• _Opdracht_
Haal uit de rijen hieronder elke regel die het woord "perspective" bevat. Hoofdletters en kleine letters maken daarbij verschil.

----- Oefengegevens -----

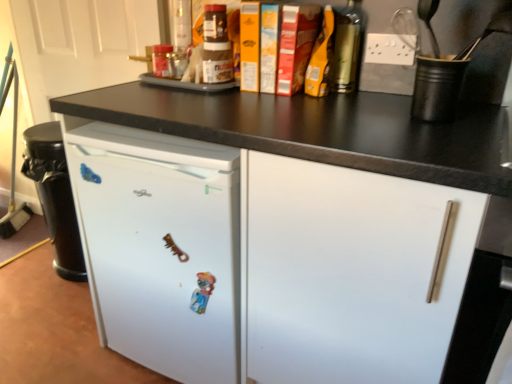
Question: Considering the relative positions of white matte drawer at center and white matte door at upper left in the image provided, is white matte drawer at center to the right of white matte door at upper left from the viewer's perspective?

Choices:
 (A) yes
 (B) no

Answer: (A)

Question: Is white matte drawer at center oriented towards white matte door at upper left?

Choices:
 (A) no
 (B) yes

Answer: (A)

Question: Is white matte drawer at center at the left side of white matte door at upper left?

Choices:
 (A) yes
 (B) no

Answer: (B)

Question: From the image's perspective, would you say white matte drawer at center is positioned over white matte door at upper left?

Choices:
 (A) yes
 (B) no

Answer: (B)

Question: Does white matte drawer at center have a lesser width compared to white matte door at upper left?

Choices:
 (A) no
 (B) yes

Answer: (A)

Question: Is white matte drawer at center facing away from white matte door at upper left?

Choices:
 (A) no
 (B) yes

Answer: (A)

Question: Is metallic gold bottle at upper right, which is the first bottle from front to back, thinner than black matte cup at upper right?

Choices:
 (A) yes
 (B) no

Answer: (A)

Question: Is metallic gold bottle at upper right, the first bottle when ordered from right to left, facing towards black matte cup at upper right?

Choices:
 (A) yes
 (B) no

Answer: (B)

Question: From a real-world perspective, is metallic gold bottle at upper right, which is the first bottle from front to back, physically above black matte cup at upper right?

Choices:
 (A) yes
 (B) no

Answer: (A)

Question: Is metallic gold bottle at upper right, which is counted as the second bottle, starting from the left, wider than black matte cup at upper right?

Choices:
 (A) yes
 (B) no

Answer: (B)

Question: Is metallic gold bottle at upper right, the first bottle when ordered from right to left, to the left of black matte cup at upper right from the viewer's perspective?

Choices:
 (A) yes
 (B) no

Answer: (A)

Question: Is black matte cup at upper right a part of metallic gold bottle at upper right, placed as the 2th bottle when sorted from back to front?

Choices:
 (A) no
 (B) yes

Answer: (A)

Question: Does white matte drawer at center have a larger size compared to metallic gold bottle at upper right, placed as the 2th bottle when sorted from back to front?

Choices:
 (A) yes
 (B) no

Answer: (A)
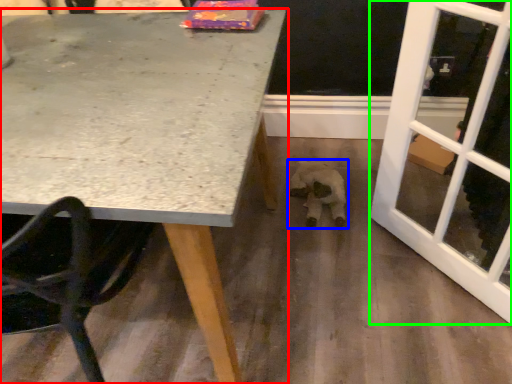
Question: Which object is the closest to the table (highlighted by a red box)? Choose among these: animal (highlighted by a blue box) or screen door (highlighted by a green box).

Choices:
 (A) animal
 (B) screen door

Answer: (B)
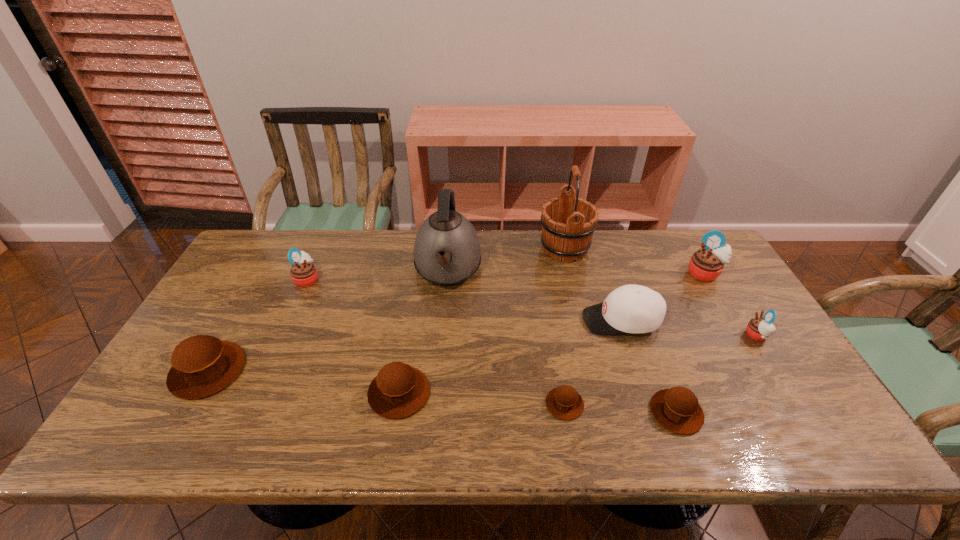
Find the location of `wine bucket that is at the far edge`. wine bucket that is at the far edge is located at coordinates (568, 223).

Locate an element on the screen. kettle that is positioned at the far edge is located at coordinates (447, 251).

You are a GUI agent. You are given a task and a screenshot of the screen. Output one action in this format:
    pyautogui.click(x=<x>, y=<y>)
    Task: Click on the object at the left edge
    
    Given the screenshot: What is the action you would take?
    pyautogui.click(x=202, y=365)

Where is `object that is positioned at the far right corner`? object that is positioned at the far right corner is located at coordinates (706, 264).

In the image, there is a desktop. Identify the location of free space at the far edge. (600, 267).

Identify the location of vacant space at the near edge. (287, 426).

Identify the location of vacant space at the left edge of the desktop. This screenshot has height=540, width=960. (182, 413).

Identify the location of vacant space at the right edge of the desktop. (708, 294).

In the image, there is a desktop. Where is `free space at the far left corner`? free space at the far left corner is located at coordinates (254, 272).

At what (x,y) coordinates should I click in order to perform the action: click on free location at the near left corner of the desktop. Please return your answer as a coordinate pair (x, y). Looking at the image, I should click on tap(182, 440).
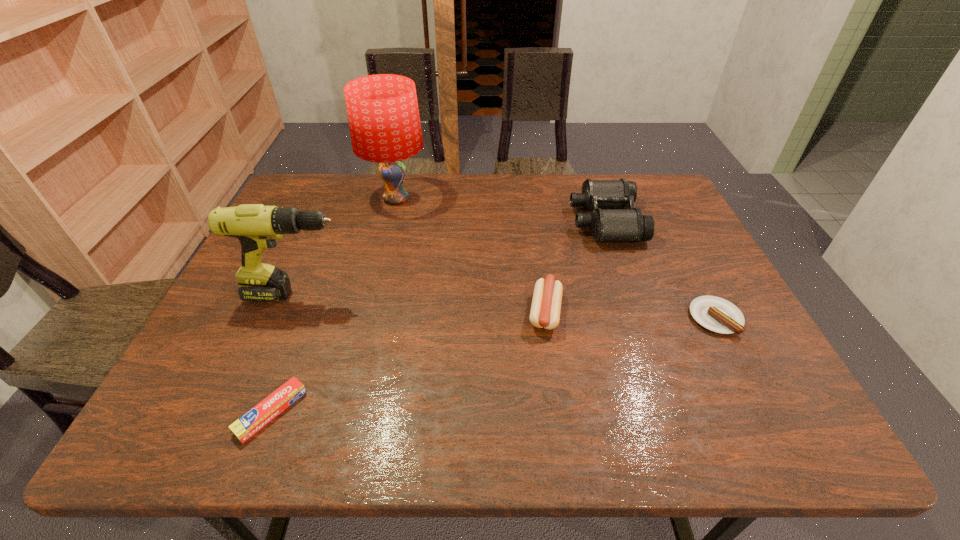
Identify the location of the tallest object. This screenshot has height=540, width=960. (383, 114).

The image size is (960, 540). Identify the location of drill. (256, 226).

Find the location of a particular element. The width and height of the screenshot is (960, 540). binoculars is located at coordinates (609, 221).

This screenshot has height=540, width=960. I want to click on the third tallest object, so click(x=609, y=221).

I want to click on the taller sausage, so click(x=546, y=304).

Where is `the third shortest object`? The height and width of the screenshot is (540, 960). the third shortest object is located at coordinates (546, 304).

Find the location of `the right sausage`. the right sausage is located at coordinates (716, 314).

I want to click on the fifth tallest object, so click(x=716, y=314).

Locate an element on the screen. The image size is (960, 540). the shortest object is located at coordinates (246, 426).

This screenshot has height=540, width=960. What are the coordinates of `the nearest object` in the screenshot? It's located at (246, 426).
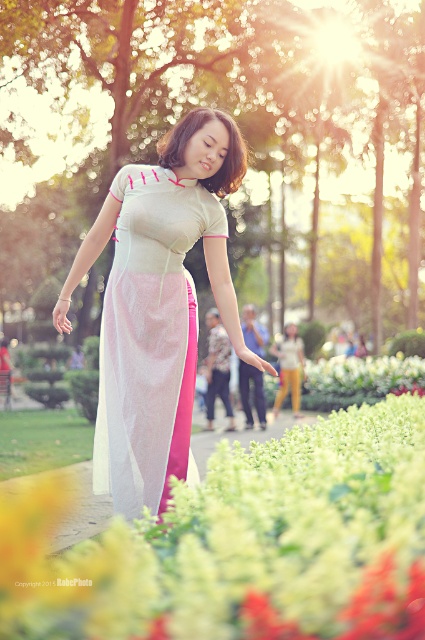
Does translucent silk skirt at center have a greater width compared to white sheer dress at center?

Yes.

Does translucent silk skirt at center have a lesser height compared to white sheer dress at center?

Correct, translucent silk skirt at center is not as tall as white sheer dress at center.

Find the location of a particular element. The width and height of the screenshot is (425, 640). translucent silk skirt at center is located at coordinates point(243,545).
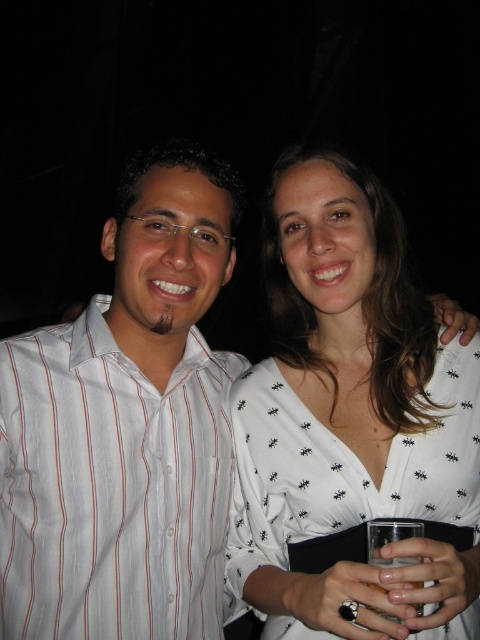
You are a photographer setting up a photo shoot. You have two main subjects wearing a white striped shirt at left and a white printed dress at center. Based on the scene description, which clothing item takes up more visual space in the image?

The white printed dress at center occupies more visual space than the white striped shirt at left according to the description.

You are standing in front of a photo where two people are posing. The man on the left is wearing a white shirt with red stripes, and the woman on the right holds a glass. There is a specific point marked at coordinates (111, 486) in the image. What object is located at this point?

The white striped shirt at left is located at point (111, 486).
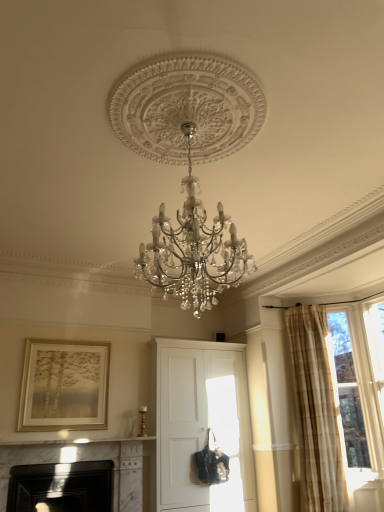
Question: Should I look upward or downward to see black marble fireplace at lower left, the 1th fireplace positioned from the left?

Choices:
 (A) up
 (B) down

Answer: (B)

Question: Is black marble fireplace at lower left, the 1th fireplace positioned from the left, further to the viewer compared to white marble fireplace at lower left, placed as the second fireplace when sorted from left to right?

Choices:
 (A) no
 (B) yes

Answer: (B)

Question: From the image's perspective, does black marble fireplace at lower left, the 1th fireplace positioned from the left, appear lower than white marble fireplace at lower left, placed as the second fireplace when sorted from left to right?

-----

• _Antwoord_
Question: Considering the relative positions of white matte drawer at center and white matte door at upper left in the image provided, is white matte drawer at center to the right of white matte door at upper left from the viewer's perspective?
Question: From the image's perspective, would you say white matte drawer at center is positioned over white matte door at upper left?
Question: From a real-world perspective, is metallic gold bottle at upper right, which is the first bottle from front to back, physically above black matte cup at upper right?
Question: Is metallic gold bottle at upper right, the first bottle when ordered from right to left, to the left of black matte cup at upper right from the viewer's perspective?
Question: From the image's perspective, does black marble fireplace at lower left, the 1th fireplace positioned from the left, appear lower than white marble fireplace at lower left, placed as the second fireplace when sorted from left to right?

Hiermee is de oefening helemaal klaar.